WHAT IS REQUIRED -
Every line of the data must be set down exactly as shown.

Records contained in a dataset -

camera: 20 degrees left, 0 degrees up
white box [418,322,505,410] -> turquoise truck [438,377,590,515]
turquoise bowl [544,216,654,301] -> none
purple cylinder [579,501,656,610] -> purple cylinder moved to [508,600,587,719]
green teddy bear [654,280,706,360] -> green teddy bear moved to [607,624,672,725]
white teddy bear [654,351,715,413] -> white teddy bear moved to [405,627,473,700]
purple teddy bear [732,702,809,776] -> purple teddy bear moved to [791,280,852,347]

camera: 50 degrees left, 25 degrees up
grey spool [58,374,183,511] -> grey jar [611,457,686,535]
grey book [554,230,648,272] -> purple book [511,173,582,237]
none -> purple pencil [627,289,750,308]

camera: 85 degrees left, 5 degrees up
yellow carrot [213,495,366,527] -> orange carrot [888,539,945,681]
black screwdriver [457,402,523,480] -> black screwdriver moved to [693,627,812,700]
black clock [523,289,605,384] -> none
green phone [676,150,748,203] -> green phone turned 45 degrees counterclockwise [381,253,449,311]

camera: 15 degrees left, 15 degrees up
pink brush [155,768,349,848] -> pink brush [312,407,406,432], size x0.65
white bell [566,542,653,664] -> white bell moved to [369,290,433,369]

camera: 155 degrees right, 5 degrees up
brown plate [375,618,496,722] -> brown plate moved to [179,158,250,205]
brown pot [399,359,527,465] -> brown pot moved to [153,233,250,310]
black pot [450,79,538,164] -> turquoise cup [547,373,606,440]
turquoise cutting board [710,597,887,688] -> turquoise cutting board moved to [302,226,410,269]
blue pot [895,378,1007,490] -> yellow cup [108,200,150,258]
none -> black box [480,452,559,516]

ANSWER TO THE EXERCISE -
camera: 20 degrees left, 0 degrees up
white box [418,322,505,410] -> turquoise truck [438,377,590,515]
turquoise bowl [544,216,654,301] -> none
purple cylinder [579,501,656,610] -> purple cylinder moved to [508,600,587,719]
green teddy bear [654,280,706,360] -> green teddy bear moved to [607,624,672,725]
white teddy bear [654,351,715,413] -> white teddy bear moved to [405,627,473,700]
purple teddy bear [732,702,809,776] -> purple teddy bear moved to [791,280,852,347]

camera: 50 degrees left, 25 degrees up
grey spool [58,374,183,511] -> grey jar [611,457,686,535]
grey book [554,230,648,272] -> purple book [511,173,582,237]
none -> purple pencil [627,289,750,308]

camera: 85 degrees left, 5 degrees up
yellow carrot [213,495,366,527] -> orange carrot [888,539,945,681]
black screwdriver [457,402,523,480] -> black screwdriver moved to [693,627,812,700]
black clock [523,289,605,384] -> none
green phone [676,150,748,203] -> green phone turned 45 degrees counterclockwise [381,253,449,311]

camera: 15 degrees left, 15 degrees up
pink brush [155,768,349,848] -> pink brush [312,407,406,432], size x0.65
white bell [566,542,653,664] -> white bell moved to [369,290,433,369]

camera: 155 degrees right, 5 degrees up
brown plate [375,618,496,722] -> brown plate moved to [179,158,250,205]
brown pot [399,359,527,465] -> brown pot moved to [153,233,250,310]
black pot [450,79,538,164] -> turquoise cup [547,373,606,440]
turquoise cutting board [710,597,887,688] -> turquoise cutting board moved to [302,226,410,269]
blue pot [895,378,1007,490] -> yellow cup [108,200,150,258]
none -> black box [480,452,559,516]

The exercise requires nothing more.